[[ Data for this exercise, beginning ]]
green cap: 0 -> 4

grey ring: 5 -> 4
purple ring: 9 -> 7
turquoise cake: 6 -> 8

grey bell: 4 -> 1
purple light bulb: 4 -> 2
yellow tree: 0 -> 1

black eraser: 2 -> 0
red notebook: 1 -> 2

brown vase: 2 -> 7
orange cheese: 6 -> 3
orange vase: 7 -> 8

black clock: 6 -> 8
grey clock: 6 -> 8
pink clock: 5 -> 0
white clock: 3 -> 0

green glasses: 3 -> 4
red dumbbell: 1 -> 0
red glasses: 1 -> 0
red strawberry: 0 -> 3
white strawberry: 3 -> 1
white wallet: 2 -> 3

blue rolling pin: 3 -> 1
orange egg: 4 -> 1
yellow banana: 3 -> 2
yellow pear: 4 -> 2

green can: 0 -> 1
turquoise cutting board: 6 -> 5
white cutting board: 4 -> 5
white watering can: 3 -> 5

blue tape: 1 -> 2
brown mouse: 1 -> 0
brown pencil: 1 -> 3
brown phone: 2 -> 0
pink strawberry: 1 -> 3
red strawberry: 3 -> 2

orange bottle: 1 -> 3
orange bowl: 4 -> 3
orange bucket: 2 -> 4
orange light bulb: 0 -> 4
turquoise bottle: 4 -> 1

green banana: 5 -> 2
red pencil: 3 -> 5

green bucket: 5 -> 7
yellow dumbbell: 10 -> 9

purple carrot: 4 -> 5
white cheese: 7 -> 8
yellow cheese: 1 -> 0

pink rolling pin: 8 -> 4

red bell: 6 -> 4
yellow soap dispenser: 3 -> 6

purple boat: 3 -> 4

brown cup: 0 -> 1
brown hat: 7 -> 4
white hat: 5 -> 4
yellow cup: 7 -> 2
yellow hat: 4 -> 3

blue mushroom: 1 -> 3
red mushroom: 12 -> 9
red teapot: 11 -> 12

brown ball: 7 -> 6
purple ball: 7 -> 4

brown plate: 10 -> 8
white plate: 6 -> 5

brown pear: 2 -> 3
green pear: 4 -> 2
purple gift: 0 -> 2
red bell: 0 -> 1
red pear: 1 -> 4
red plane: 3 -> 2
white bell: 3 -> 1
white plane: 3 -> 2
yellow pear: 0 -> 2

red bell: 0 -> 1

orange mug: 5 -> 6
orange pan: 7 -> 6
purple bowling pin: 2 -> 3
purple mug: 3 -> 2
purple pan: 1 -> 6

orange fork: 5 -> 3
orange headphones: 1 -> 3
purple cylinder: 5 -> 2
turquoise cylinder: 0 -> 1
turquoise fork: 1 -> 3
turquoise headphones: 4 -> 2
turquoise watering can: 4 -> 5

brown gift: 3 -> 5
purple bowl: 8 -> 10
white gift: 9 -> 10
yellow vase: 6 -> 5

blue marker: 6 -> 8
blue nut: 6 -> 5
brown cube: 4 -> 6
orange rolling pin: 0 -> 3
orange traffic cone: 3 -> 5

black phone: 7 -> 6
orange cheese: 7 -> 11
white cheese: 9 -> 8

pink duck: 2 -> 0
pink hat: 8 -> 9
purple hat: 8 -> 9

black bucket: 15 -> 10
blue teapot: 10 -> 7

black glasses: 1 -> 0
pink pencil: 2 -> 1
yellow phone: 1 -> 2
[[ Data for this exercise, end ]]
* _Exercise aim_: Retype the records above in full, exactly.

* _Result of this task_:
green cap: 0 -> 4

grey ring: 5 -> 4
purple ring: 9 -> 7
turquoise cake: 6 -> 8

grey bell: 4 -> 1
purple light bulb: 4 -> 2
yellow tree: 0 -> 1

black eraser: 2 -> 0
red notebook: 1 -> 2

brown vase: 2 -> 7
orange cheese: 6 -> 3
orange vase: 7 -> 8

black clock: 6 -> 8
grey clock: 6 -> 8
pink clock: 5 -> 0
white clock: 3 -> 0

green glasses: 3 -> 4
red dumbbell: 1 -> 0
red glasses: 1 -> 0
red strawberry: 0 -> 3
white strawberry: 3 -> 1
white wallet: 2 -> 3

blue rolling pin: 3 -> 1
orange egg: 4 -> 1
yellow banana: 3 -> 2
yellow pear: 4 -> 2

green can: 0 -> 1
turquoise cutting board: 6 -> 5
white cutting board: 4 -> 5
white watering can: 3 -> 5

blue tape: 1 -> 2
brown mouse: 1 -> 0
brown pencil: 1 -> 3
brown phone: 2 -> 0
pink strawberry: 1 -> 3
red strawberry: 3 -> 2

orange bottle: 1 -> 3
orange bowl: 4 -> 3
orange bucket: 2 -> 4
orange light bulb: 0 -> 4
turquoise bottle: 4 -> 1

green banana: 5 -> 2
red pencil: 3 -> 5

green bucket: 5 -> 7
yellow dumbbell: 10 -> 9

purple carrot: 4 -> 5
white cheese: 7 -> 8
yellow cheese: 1 -> 0

pink rolling pin: 8 -> 4

red bell: 6 -> 4
yellow soap dispenser: 3 -> 6

purple boat: 3 -> 4

brown cup: 0 -> 1
brown hat: 7 -> 4
white hat: 5 -> 4
yellow cup: 7 -> 2
yellow hat: 4 -> 3

blue mushroom: 1 -> 3
red mushroom: 12 -> 9
red teapot: 11 -> 12

brown ball: 7 -> 6
purple ball: 7 -> 4

brown plate: 10 -> 8
white plate: 6 -> 5

brown pear: 2 -> 3
green pear: 4 -> 2
purple gift: 0 -> 2
red bell: 0 -> 1
red pear: 1 -> 4
red plane: 3 -> 2
white bell: 3 -> 1
white plane: 3 -> 2
yellow pear: 0 -> 2

red bell: 0 -> 1

orange mug: 5 -> 6
orange pan: 7 -> 6
purple bowling pin: 2 -> 3
purple mug: 3 -> 2
purple pan: 1 -> 6

orange fork: 5 -> 3
orange headphones: 1 -> 3
purple cylinder: 5 -> 2
turquoise cylinder: 0 -> 1
turquoise fork: 1 -> 3
turquoise headphones: 4 -> 2
turquoise watering can: 4 -> 5

brown gift: 3 -> 5
purple bowl: 8 -> 10
white gift: 9 -> 10
yellow vase: 6 -> 5

blue marker: 6 -> 8
blue nut: 6 -> 5
brown cube: 4 -> 6
orange rolling pin: 0 -> 3
orange traffic cone: 3 -> 5

black phone: 7 -> 6
orange cheese: 7 -> 11
white cheese: 9 -> 8

pink duck: 2 -> 0
pink hat: 8 -> 9
purple hat: 8 -> 9

black bucket: 15 -> 10
blue teapot: 10 -> 7

black glasses: 1 -> 0
pink pencil: 2 -> 1
yellow phone: 1 -> 2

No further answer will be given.